» Provided records
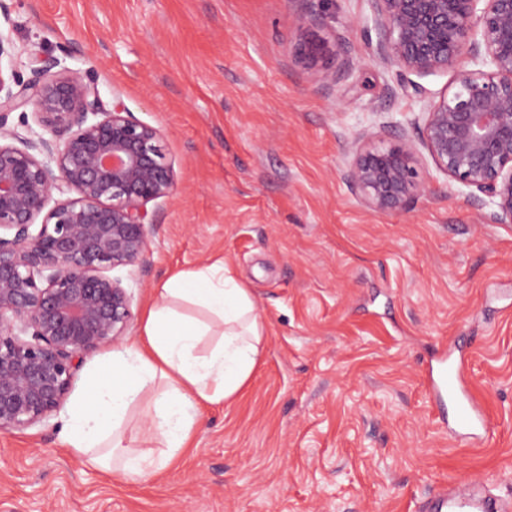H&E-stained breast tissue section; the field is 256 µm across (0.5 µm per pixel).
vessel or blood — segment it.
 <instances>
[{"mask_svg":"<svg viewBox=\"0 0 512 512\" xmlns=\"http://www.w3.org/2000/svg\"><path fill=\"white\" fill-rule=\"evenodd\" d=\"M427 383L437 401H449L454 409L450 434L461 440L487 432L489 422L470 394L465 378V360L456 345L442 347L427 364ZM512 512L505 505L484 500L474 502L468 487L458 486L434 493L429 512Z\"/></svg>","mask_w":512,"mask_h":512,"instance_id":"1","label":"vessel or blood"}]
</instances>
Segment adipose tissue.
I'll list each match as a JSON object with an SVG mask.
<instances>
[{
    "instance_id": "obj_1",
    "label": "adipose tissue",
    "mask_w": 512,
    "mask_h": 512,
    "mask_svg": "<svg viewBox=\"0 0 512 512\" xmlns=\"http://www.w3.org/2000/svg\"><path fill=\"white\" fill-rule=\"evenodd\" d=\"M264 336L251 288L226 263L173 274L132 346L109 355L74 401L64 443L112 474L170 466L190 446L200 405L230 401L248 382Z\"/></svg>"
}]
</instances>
--
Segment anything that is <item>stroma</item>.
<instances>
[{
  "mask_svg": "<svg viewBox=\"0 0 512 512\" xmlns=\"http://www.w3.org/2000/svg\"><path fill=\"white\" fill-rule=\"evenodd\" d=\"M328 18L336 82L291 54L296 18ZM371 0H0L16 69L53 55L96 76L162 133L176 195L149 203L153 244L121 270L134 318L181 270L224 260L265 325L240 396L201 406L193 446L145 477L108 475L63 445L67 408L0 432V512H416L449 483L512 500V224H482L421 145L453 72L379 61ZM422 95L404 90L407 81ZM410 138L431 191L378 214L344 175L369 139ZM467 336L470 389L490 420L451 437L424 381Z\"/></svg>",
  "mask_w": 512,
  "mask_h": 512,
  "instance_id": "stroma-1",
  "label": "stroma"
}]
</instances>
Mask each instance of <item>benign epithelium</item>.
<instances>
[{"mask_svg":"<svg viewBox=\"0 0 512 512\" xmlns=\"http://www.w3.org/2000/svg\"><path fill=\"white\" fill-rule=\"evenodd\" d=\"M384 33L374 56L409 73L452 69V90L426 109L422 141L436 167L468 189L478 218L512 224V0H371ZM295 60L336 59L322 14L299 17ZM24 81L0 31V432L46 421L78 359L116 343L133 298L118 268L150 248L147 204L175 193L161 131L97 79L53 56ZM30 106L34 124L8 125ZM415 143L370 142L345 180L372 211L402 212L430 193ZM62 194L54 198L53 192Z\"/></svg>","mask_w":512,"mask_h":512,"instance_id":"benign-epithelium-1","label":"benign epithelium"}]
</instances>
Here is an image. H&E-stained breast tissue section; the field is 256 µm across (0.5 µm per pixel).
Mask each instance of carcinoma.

» Written exercise
This exercise asks for the lines from the line with "Here is an image." to the line with "Mask each instance of carcinoma.", both lines included, set down exactly and with nothing else.

» Full solution
Here is an image. H&E-stained breast tissue section; the field is 256 µm across (0.5 µm per pixel).
Mask each instance of carcinoma.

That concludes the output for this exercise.